▶ **Scene images with change listings**
++++++++

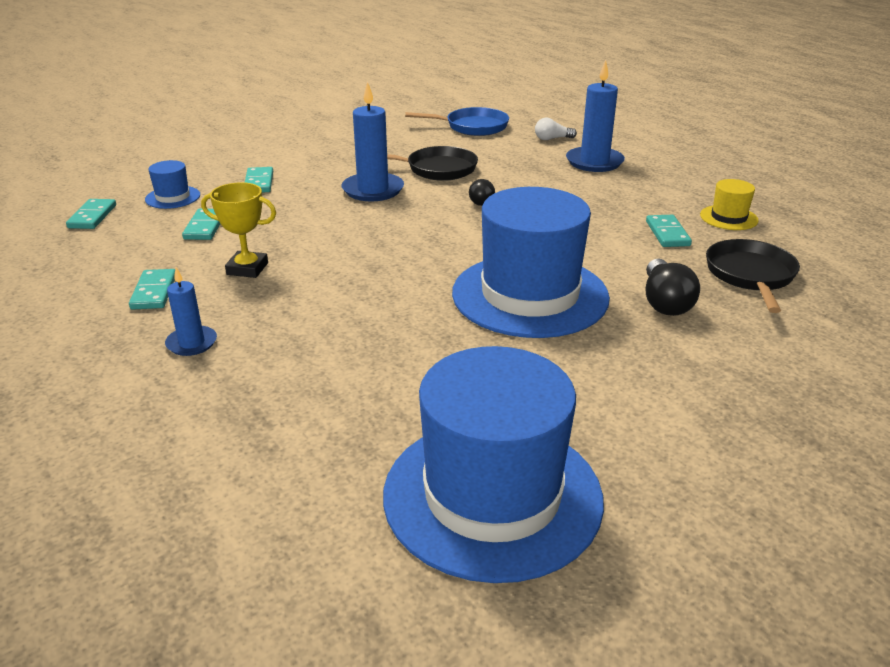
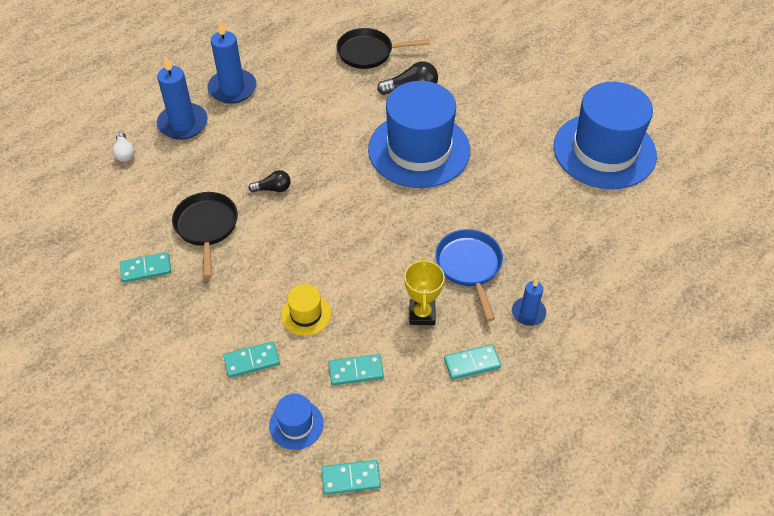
camera: 100 degrees left, 20 degrees up
(373, 190) = (260, 265): blue candle -> blue candle (232, 89)
(472, 127) = (89, 215): blue pan -> blue pan (469, 266)
(667, 233) = (316, 85): turquoise domino -> turquoise domino (146, 269)
(728, 218) = (285, 55): yellow hat -> yellow hat (306, 314)

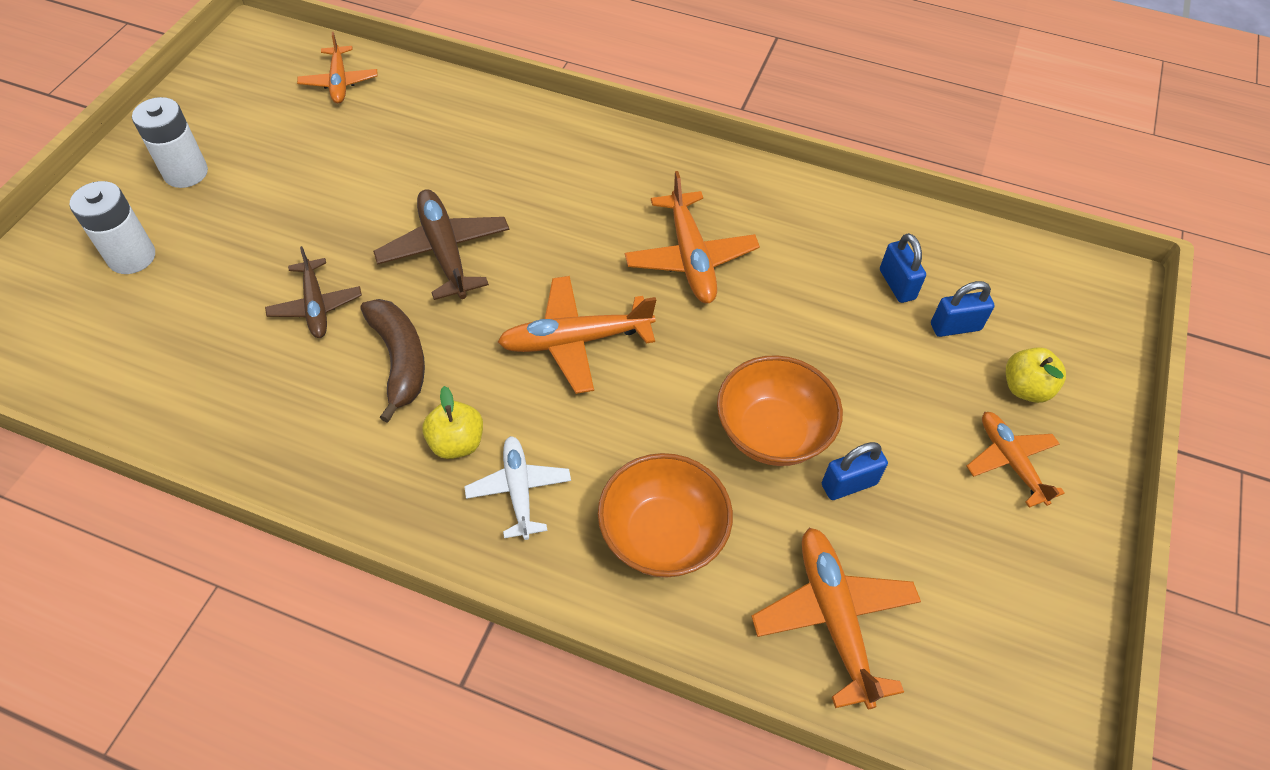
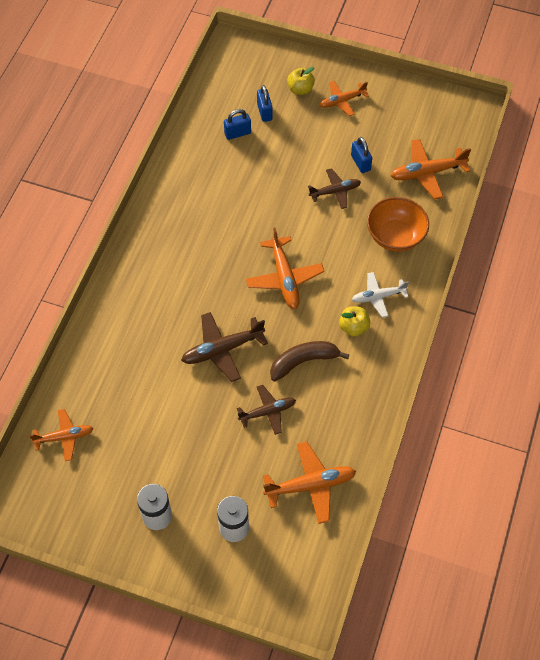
camera: 90 degrees left, 5 degrees up
(690, 257) = (222, 225): orange plane -> orange plane (310, 485)
(772, 432) = (335, 191): orange bowl -> brown plane

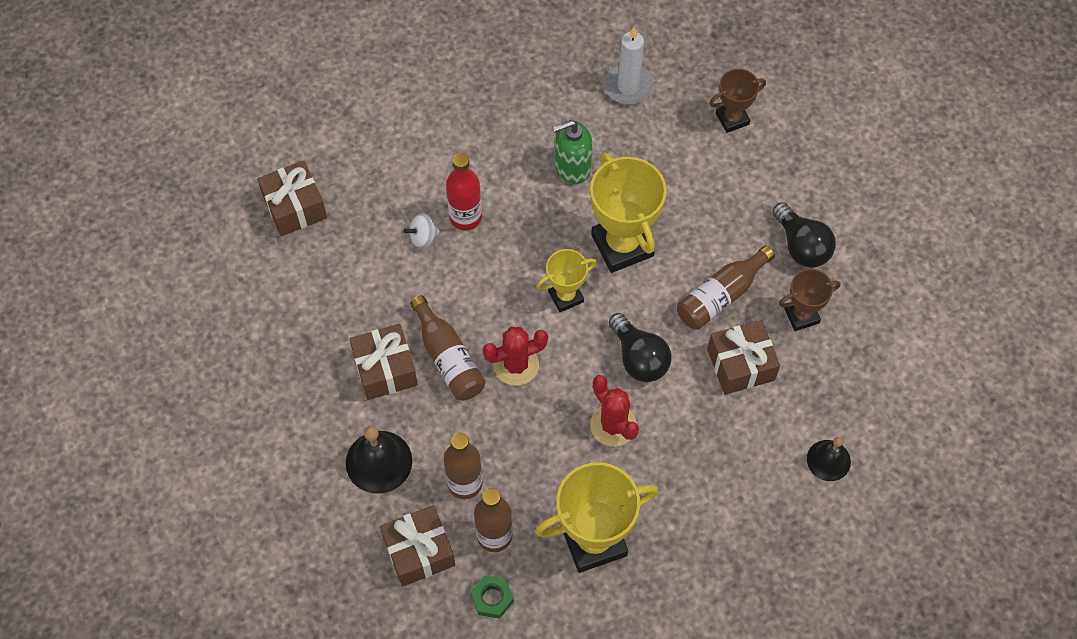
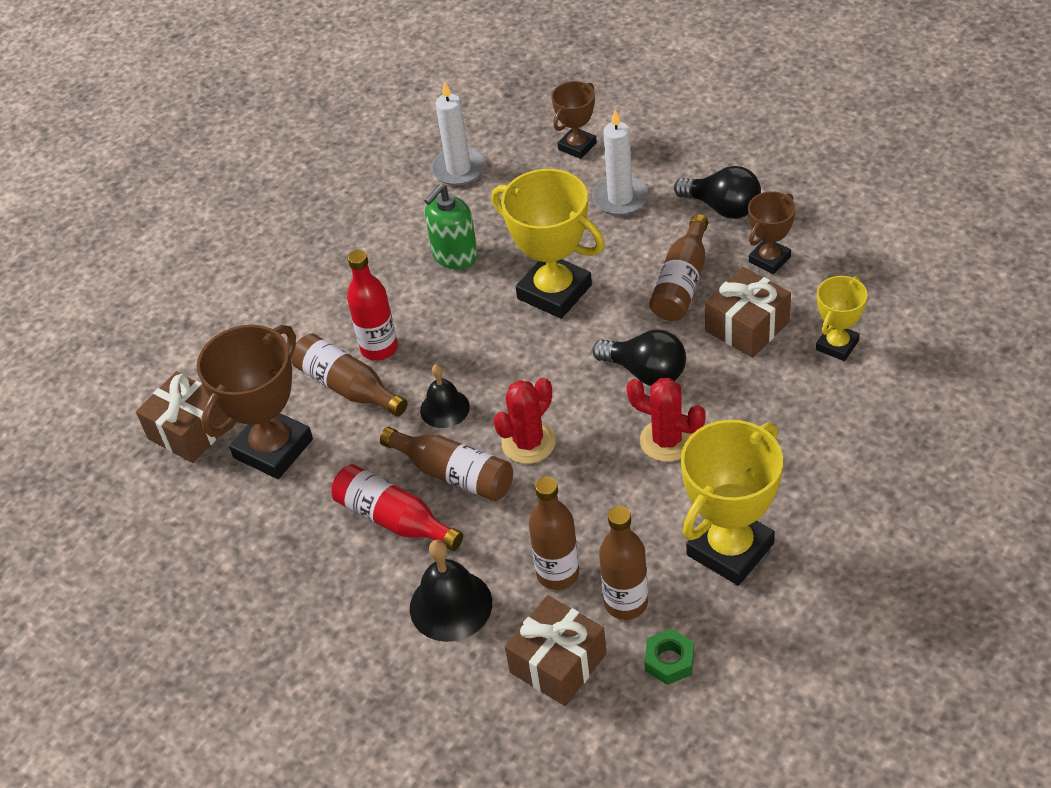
camera: 25 degrees left, 15 degrees down
(341, 258) = (273, 448): none -> brown trophy
(385, 369) = (394, 519): brown gift -> red bottle
(423, 238) = (348, 387): white spinning top -> brown bottle
(565, 296) = (532, 360): yellow trophy -> yellow trophy (837, 345)
(730, 189) = (620, 198): none -> white candle
(828, 460) = (894, 357): black bell -> black bell (444, 408)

++++++++

▶ **Directions**
Pictures are to be left out; the records above must be repeated word for word.

▶ **Result**
camera: 100 degrees left, 20 degrees up
(373, 190) = (260, 265): blue candle -> blue candle (232, 89)
(472, 127) = (89, 215): blue pan -> blue pan (469, 266)
(667, 233) = (316, 85): turquoise domino -> turquoise domino (146, 269)
(728, 218) = (285, 55): yellow hat -> yellow hat (306, 314)

camera: 90 degrees left, 5 degrees up
(690, 257) = (222, 225): orange plane -> orange plane (310, 485)
(772, 432) = (335, 191): orange bowl -> brown plane

camera: 25 degrees left, 15 degrees down
(341, 258) = (273, 448): none -> brown trophy
(385, 369) = (394, 519): brown gift -> red bottle
(423, 238) = (348, 387): white spinning top -> brown bottle
(565, 296) = (532, 360): yellow trophy -> yellow trophy (837, 345)
(730, 189) = (620, 198): none -> white candle
(828, 460) = (894, 357): black bell -> black bell (444, 408)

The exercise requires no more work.